═══ PROVIDED ENTRIES

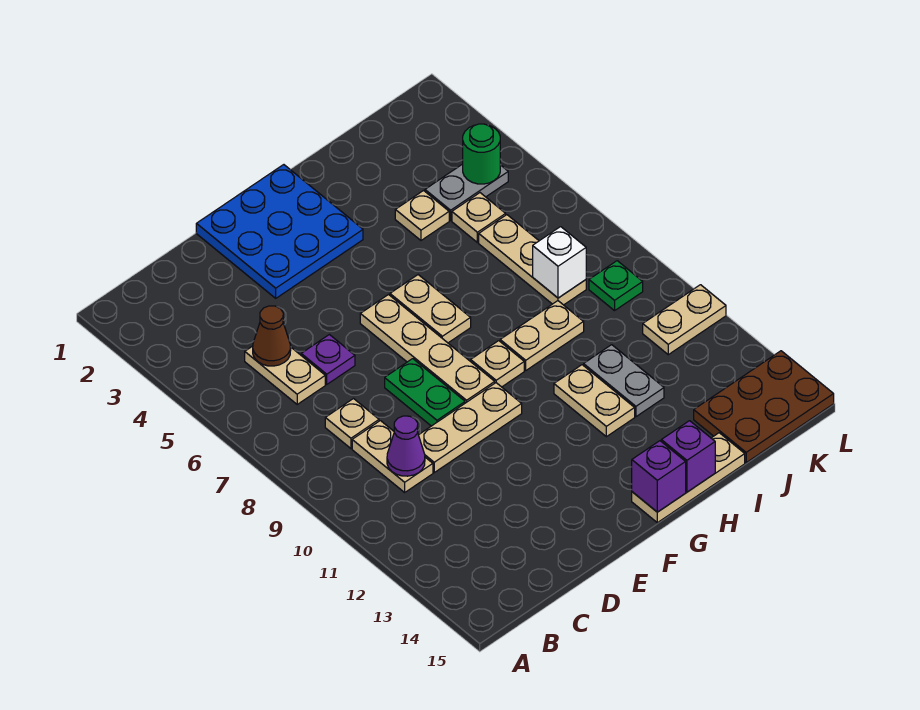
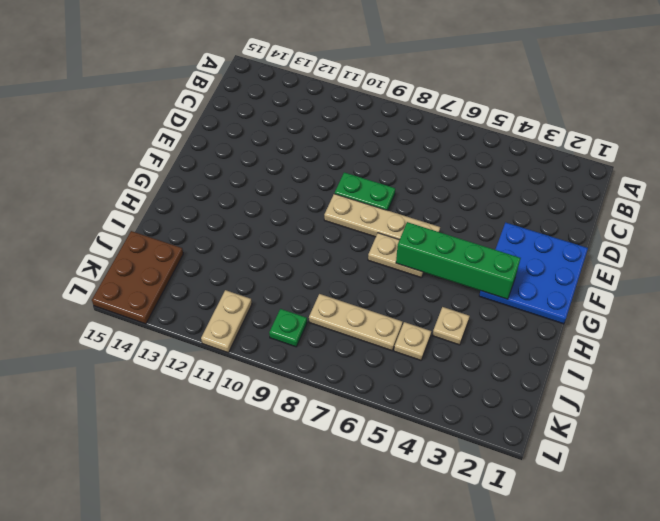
green 1x4 brick [396,222,521,299] -> none
none -> tan 1x2 plate [245,346,325,404]
none -> tan 1x1 plate [325,399,379,448]
none -> tan 1x2 plate [352,421,433,492]

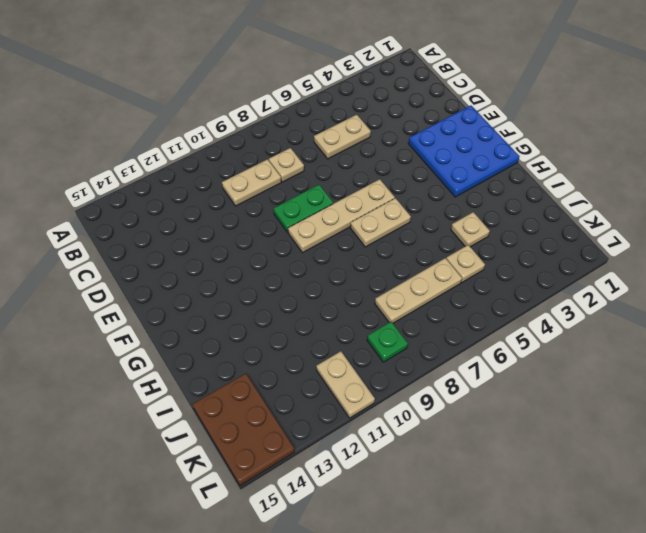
none -> purple 1x1 plate [301,335,355,384]
none -> tan 1x3 plate [419,383,522,472]
none -> tan 1x1 plate [471,341,524,387]

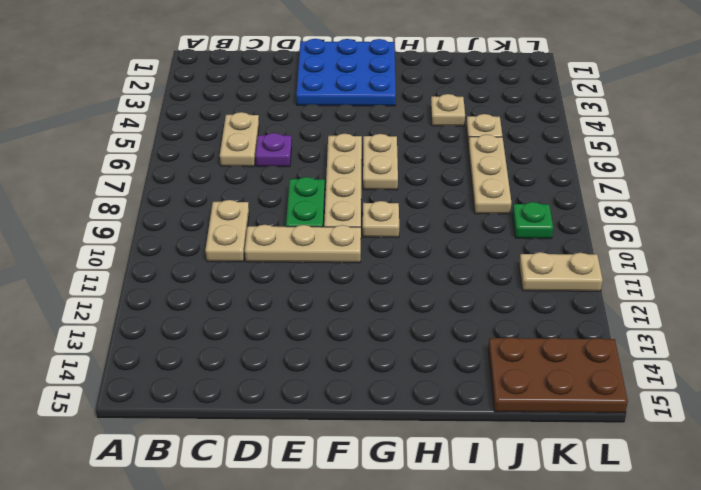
none -> tan 1x1 plate [325,399,379,448]
none -> tan 1x3 plate [632,433,745,523]
none -> tan 1x2 plate [500,301,584,370]

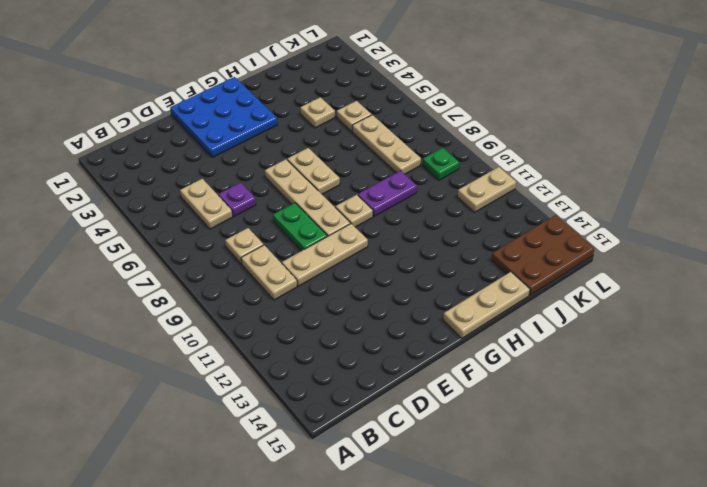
purple 1x2 plate [358,171,417,217] -> tan 1x2 plate [500,301,584,370]
none -> tan 1x2 plate [554,365,635,437]
none -> grey 1x2 plate [584,345,664,417]
none -> grey 1x2 plate [425,164,508,220]

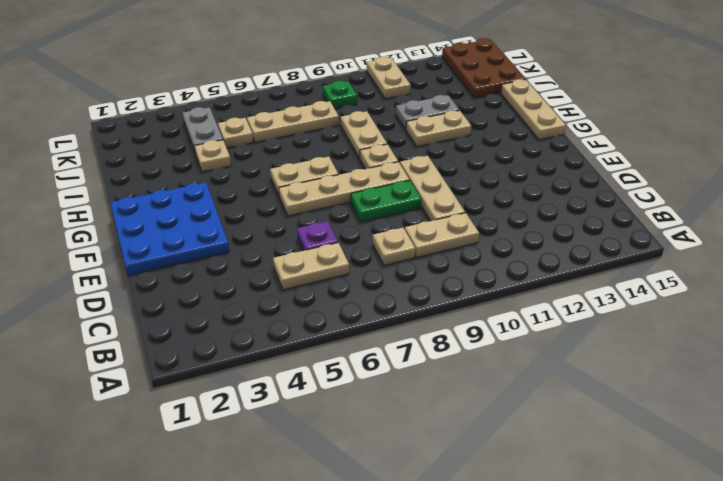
none -> brown 1x1 cone [253,306,291,366]
none -> purple 1x1 cone [387,416,425,476]
none -> purple 1x1 brick [632,441,686,512]

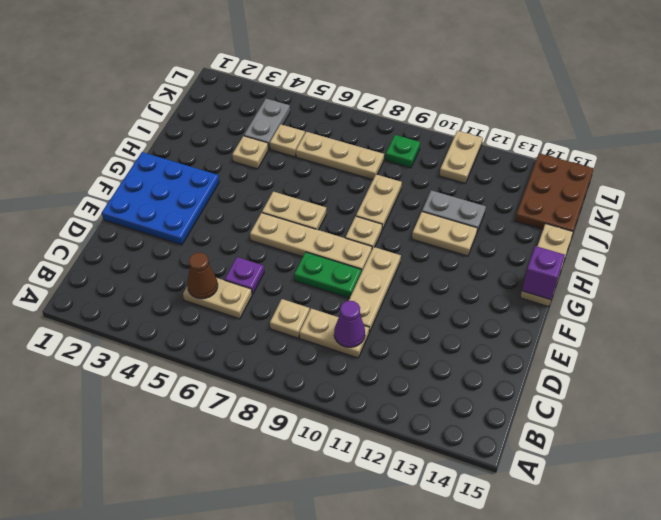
none -> purple 1x1 brick [661,421,715,492]
none -> white 1x1 brick [533,227,586,298]
none -> green 1x1 round brick [463,124,500,184]

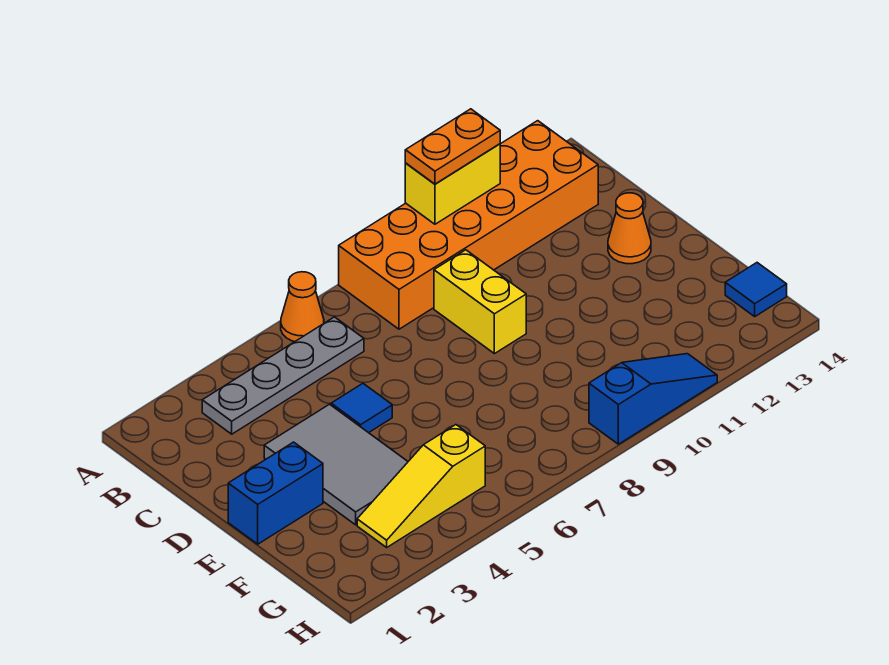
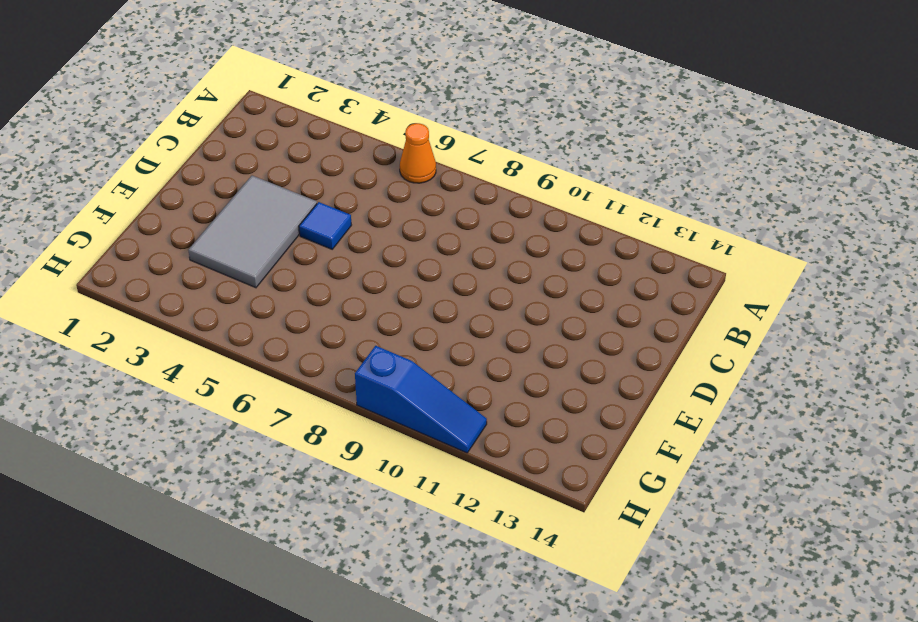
none -> orange 2x6 brick [339,121,598,329]
none -> grey 1x4 plate [202,317,364,434]
none -> yellow 1x2 brick [434,250,526,354]

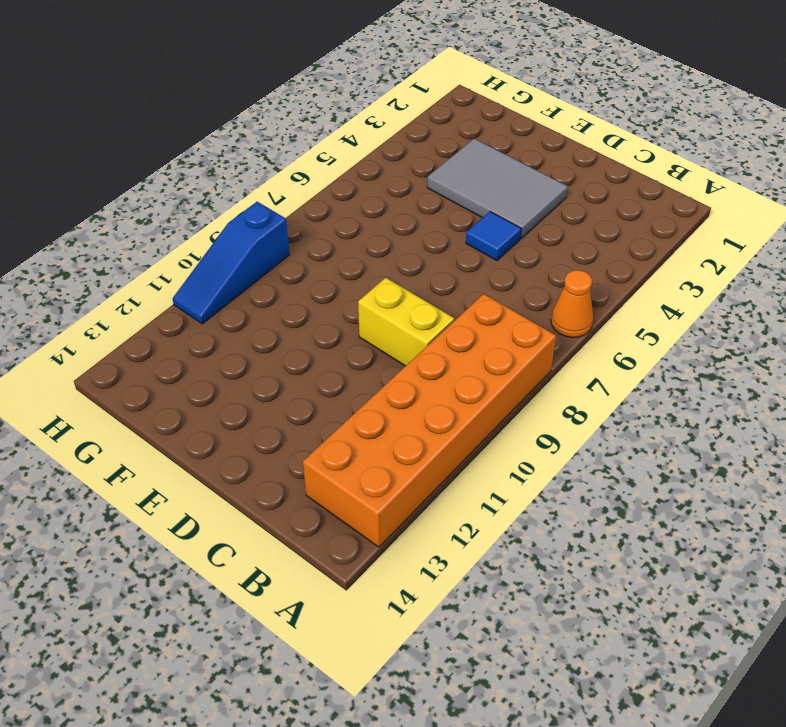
none -> grey 1x4 plate [202,317,364,434]
none -> orange 1x1 cone [608,193,651,264]
none -> blue 1x2 brick [228,442,323,544]

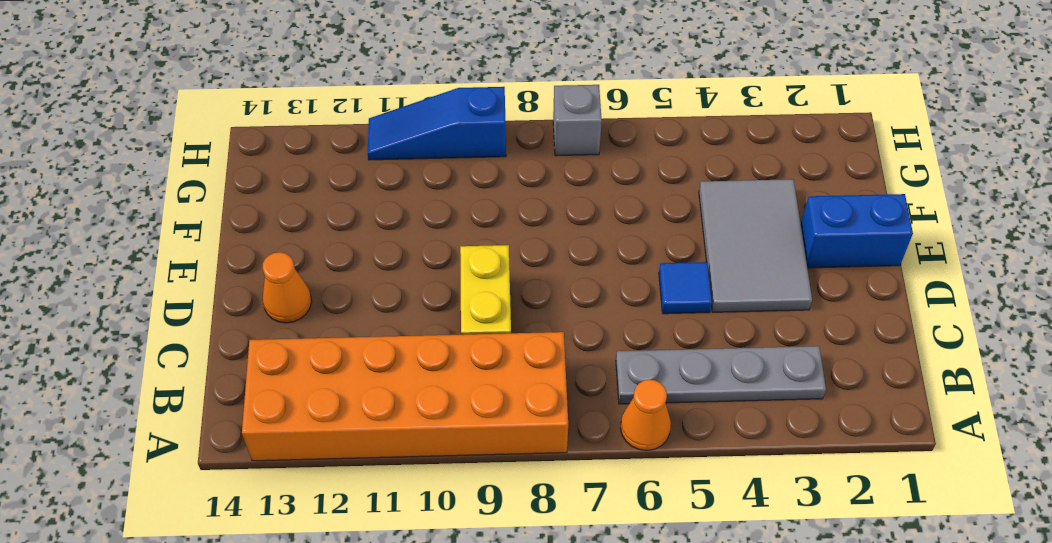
grey 1x1 brick [553,85,602,156] -> none
none -> yellow 1x3 slope [357,425,485,547]
none -> blue 1x1 tile [725,263,787,316]
none -> yellow 1x2 brick [405,144,500,224]

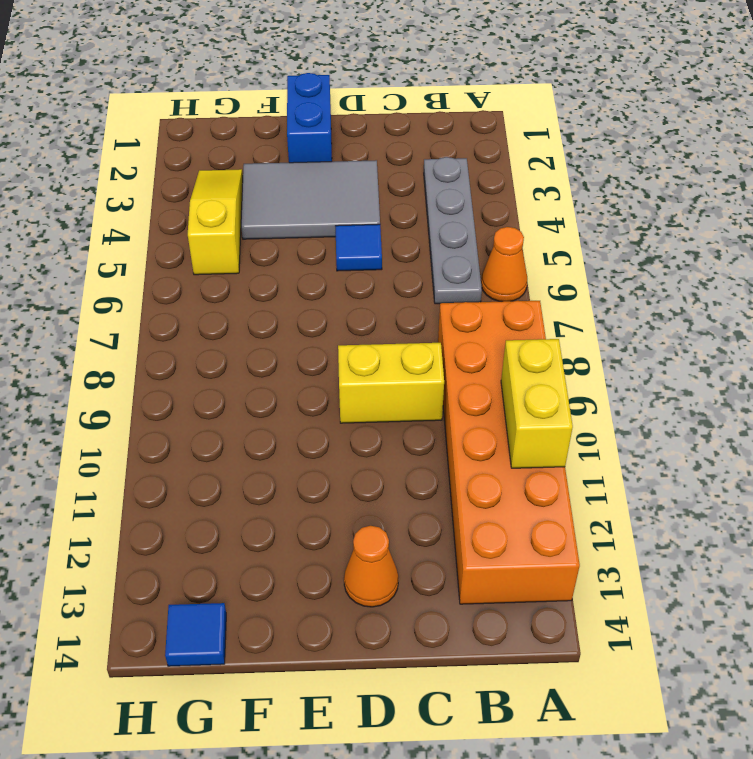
none -> blue 1x3 slope [589,354,717,444]
none -> orange 1x2 plate [405,109,500,184]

══════

TRY IT
Where a line of the entries contains the word "slope", count it, then state the total and nothing else.

EXPECTED ANSWER
2